— Begin —
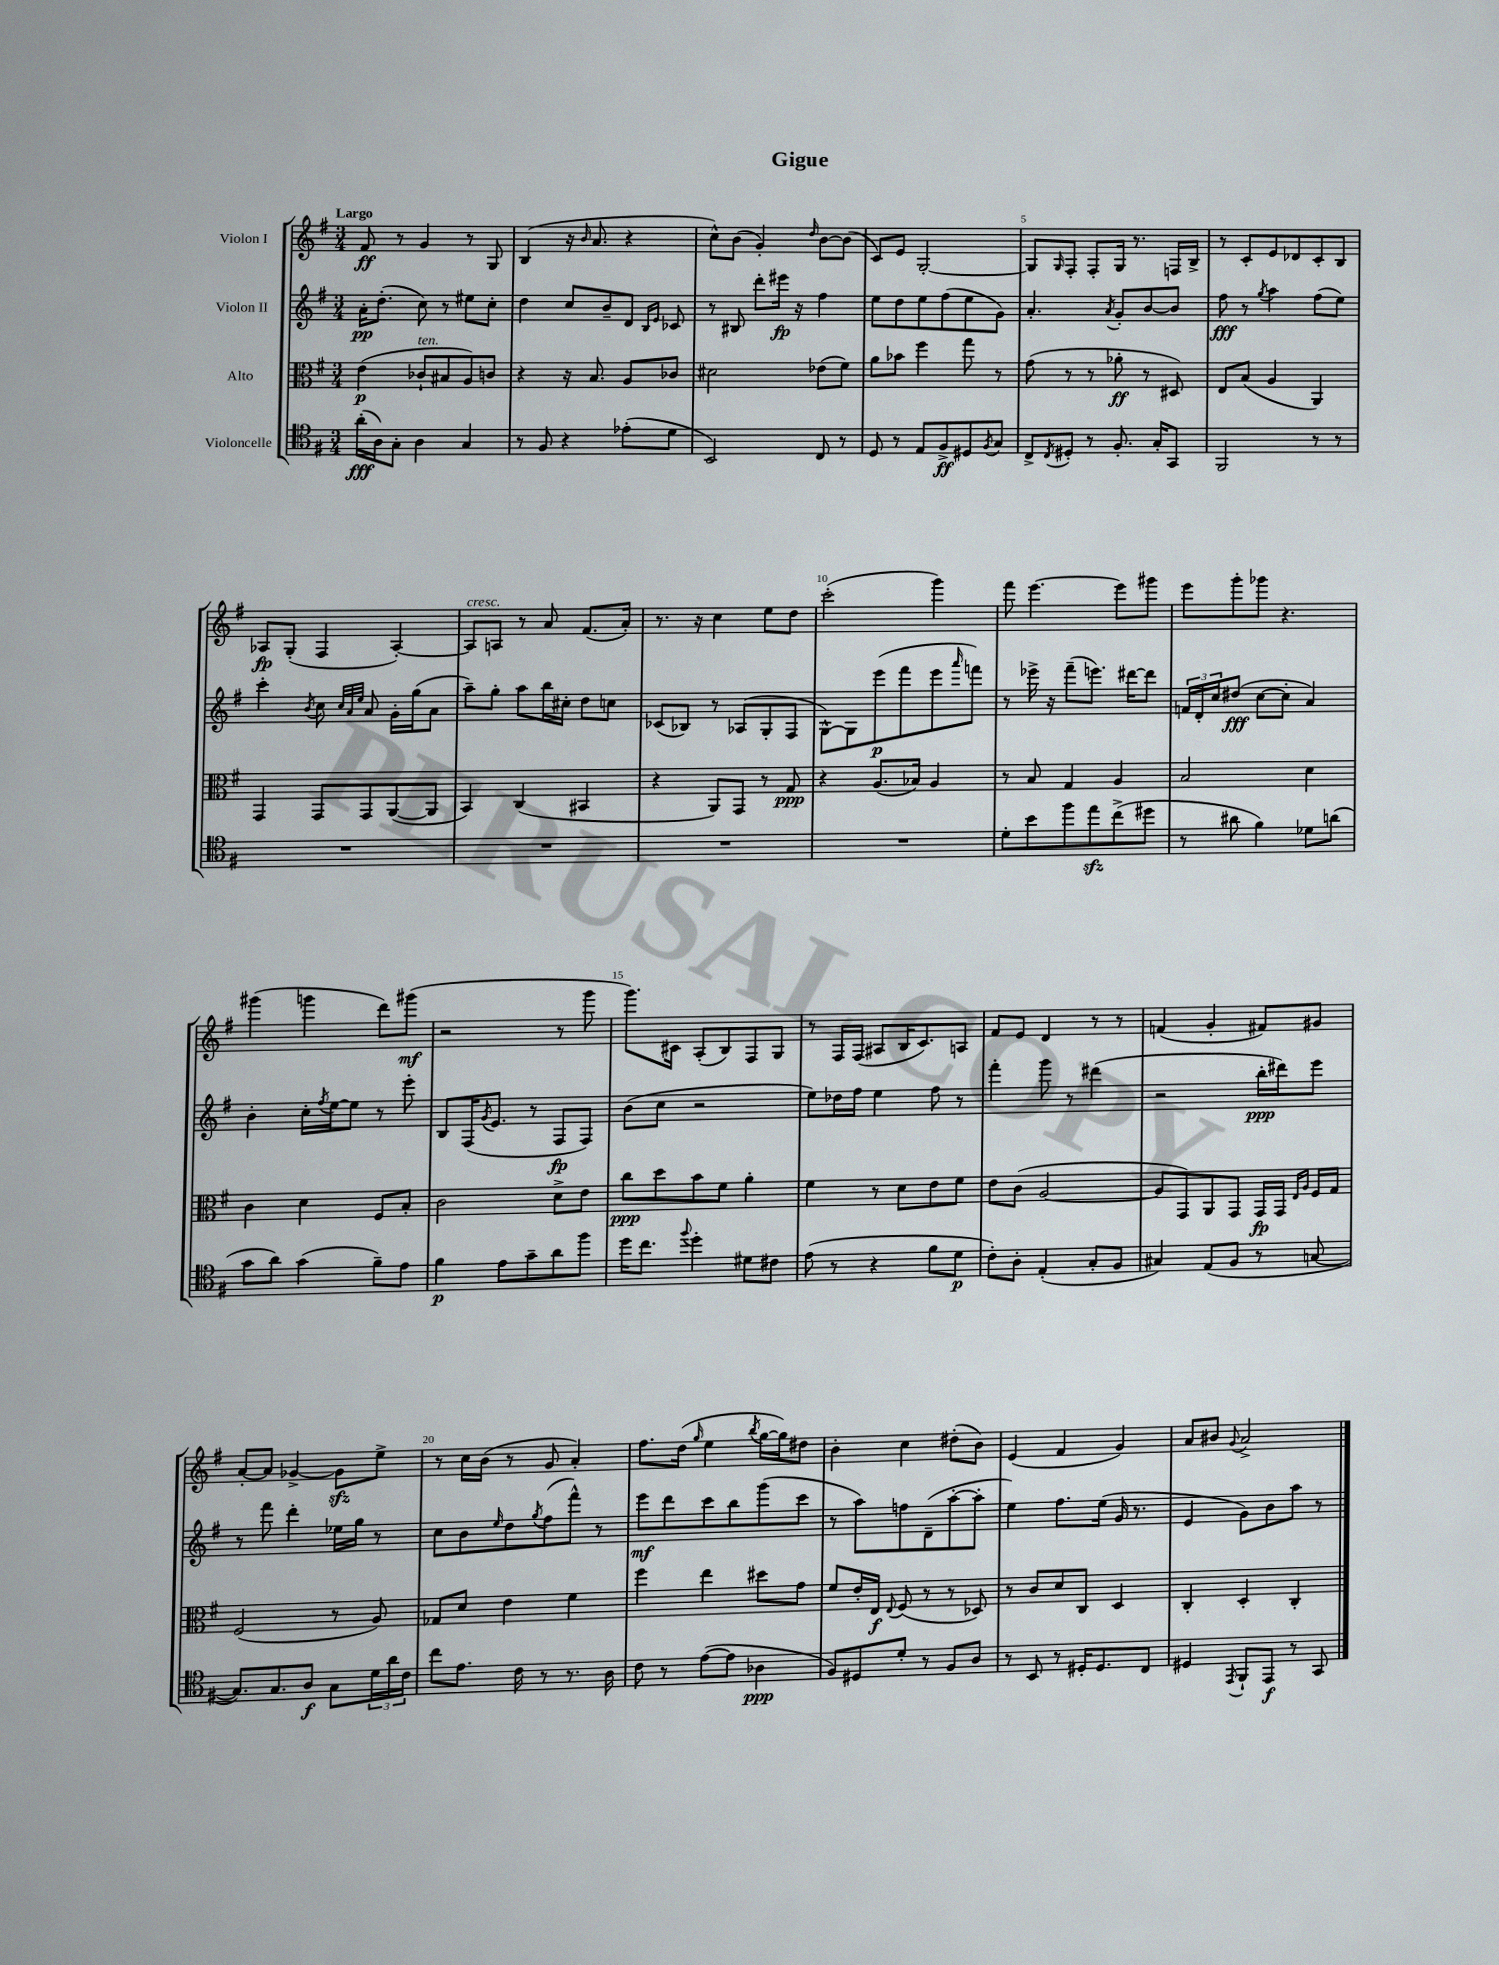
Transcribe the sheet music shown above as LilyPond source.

\header { title = "Gigue" }
<<
\new StaffGroup <<
\new Staff = "s0" \with { instrumentName = "Violon I" } {
    \clef treble \key g \major \numericTimeSignature \time 3/4 \tempo "Largo"
    fis'8\ff r8 g'4 r8 g8 |
    b4( r16 \grace { b'16 } a'8. r4 |
    c''8-^) b'8( g'4-.) \grace { d''16 } b'8~ b'8( |
    c'8) e'8 g2~-. |
    g8 \grace { g16 } fis8-. fis8-. g16 r8. f16 b16-> |
    r8 c'8-. e'8 des'8 c'8-. b8 |
    aes8\fp g8-.( fis4 aes4~-.) |
    aes8^\markup { \italic "cresc." } a8 r8 a'8 fis'8.( a'16-.) |
    r8. r16 c''4 e''8 d''8 |
    c'''2-.( g'''4) |
    fis'''8 e'''4.~ e'''8 gis'''8 |
    e'''8 g'''8-. ges'''8 r4. |
    gis'''4( g'''4 d'''8) gis'''8\mf( |
    r2 r8 g'''8 |
    g'''8.) cis'16 a8-.( b8) fis8 g8 |
    r8 fis16 fis16( ais8 b16 c'8.) a8 |
    fis'8 e'8 d'4 r8 r8 |
    f'4( g'4-. fis'8) gis'8 |
    a'8~-. a'8 ges'4~-> ges'8\sfz e''8-> |
    r8 c''16 b'16( r8 g'8 a'4-.) |
    fis''8. d''16( \grace { g''16 } e''4 \acciaccatura { b''8 } g''16~ g''16) dis''8 |
    b'4-. c''4 dis''8-.( b'8) |
    e'4( fis'4 g'4) |
    a'8 bis'8 \appoggiatura { g'8 } a'2-> \bar "|." |
}
\new Staff = "s1" \with { instrumentName = "Violon II" } {
    \clef treble \key g \major \numericTimeSignature \time 3/4
    a'16-.\pp d''8.-.( c''8) r8 eis''8 c''8-. |
    d''4 c''8 b'8-- d'8 \grace { b16 e'16 } ces'8 |
    r8 bis8 d'''8-. eis'''16\fp r16 fis''4 |
    e''8 d''8 e''8 fis''8( e''8 g'8) |
    a'4.-. \acciaccatura { a'8 } g'8-. b'8~ b'8 |
    fis''8\fff r8 \acciaccatura { g''8 } a''4 fis''8( e''8) |
    c'''4-. \acciaccatura { b'8 } c''8 \grace { c''32 a'32 e''32 } a'8 g'16-. g''16( a'8 |
    a''8--) g''8-. a''8 b''16 cis''16-. d''8 c''8 |
    ces'8( bes8) r8 aes8( g8-. fis8 |
    g8~-^) g8 e'''8\p( fis'''8 e'''8 \grace { a'''16 } f'''8) |
    r8 ees'''16-> r16 fis'''8--( e'''8.) dis'''16~ dis'''8 |
    \tuplet 3/2 { f'16 d'16-. c''16 } dis''8\fff( c''8~ c''8-. a'4) |
    b'4-. c''16-. \acciaccatura { fis''8 } e''16~ e''8 r8 e'''8-. |
    b8 fis16( \acciaccatura { g'8 } e'8. r8 fis8\fp fis8) |
    b'8( c''8 r2 |
    e''8) des''16 fis''16 e''4 fis''8 r8 |
    fis'''4-. g'''8 r8 dis'''4( |
    r2 b''16-.\ppp dis'''16) e'''8 |
    r8 fis'''8 d'''4-. ees''16 g''16 r8 |
    c''8 b'8 \grace { e''16 } d''8 \acciaccatura { g''8 } fis''8( fis'''8-^) r8 |
    e'''8\mf d'''8 c'''8 b''8 g'''8( c'''8 |
    r8 a''8) f''8 d'8--( a''8~-. a''8-. |
    e''4) fis''8. e''16( g'16 r8. |
    e'4 g'8) b'8 a''8 r8 \bar "|." |
}
\new Staff = "s2" \with { instrumentName = "Alto" } {
    \clef alto \key g \major \numericTimeSignature \time 3/4
    e'4\p( ces'8-!^\markup { \italic "ten." } bis8 a8) c'8 |
    r4 r16 b8. a8 ces'8 |
    dis'2 ees'8( fis'8) |
    a'8 bes'8 fis''4 g''8 r8 |
    g'8( r8 r8 aes'8-.\ff r8 dis8) |
    e8 b8( a4 a,4) |
    g,4 g,8 g,8 a,8~( a,8 |
    b,4) c4( bis,4 |
    r4 a,8) g,8 r8 g8\ppp |
    r4 a8.( bes16) a4 |
    r8 b8 g4 a4 |
    b2 d'4 |
    c'4 d'4 fis8 b8-. |
    c'2 d'8-> e'8 |
    c''8\ppp d''8 b'8 fis'8 a'4-. |
    fis'4 r8 d'8 e'8 fis'8 |
    e'8 c'8( a2~ |
    a8 g,8) a,8 g,8 g,16\fp g,16 \grace { e16 a16 } fis16 g16 |
    fis2( r8 a8) |
    ges8 d'8 e'4 fis'4 |
    fis''4 e''4 dis''8 g'8 |
    fis'8 e'16-. e16\f \appoggiatura { e8 } fis8( r8 r8 des8) |
    r8 c'8 d'8 c8 d4 |
    c4-. d4-. c4-. \bar "|." |
}
\new Staff = "s3" \with { instrumentName = "Violoncelle" } {
    \clef tenor \key g \major \numericTimeSignature \time 3/4
    a'16-.\fff( a16) g8-. a4 g4 |
    r8 fis8 r4 ees'8-.( d'8 |
    b,2) c8 r8 |
    d8 r8 e8 fis8->\ff dis8 \acciaccatura { fis8 } g8 |
    c8-> \acciaccatura { c8 } dis8-. r8 fis8.-. g16-. g,8 |
    fis,2 r8 r8 |
    R2. |
    R2. |
    R2. |
    R2. |
    d'8-. b'8 fis''8 e''8\sfz c''8->( dis''8 |
    r8 ais'8 fis'4) des'8 a'8( |
    g'8 a'8) g'4( fis'8--) e'8 |
    fis'4\p e'8 g'8-- a'8 fis''8 |
    d''16 c''8. \appoggiatura { fis''8 } d''4-. dis'8 cis'8 |
    e'8( r8 r4 fis'8 d'8\p |
    c'8-.) a8-. e4-.( g8-. fis8 |
    gis4) e8( fis8 r8 g8~ |
    g8.) g8. a8\f g8 \tuplet 3/2 { d'16 a'16 c'16 } |
    c''8 e'8. c'16 r8 r8. a16 |
    c'8 r8 e'8~( e'8 aes4\ppp |
    fis8) dis8 d'8-. r8 fis8 a8 |
    r8 b,8 r8 dis16-. dis8. c8 |
    dis4 \acciaccatura { e,8 } fis,8-! e,8\f r8 g,8 \bar "|." |
}
>>
>>
\layout { \context { \Score \override BarNumber.break-visibility = ##(#f #t #t) barNumberVisibility = #(every-nth-bar-number-visible 5) } }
— End —
#### [PROBLEM]
Which lines in the entries above contain the string "major"? Extract each of them.

#### [FINISHED EXERCISE]
    \clef treble \key g \major \numericTimeSignature \time 3/4 \tempo "Largo"
    \clef treble \key g \major \numericTimeSignature \time 3/4
    \clef alto \key g \major \numericTimeSignature \time 3/4
    \clef tenor \key g \major \numericTimeSignature \time 3/4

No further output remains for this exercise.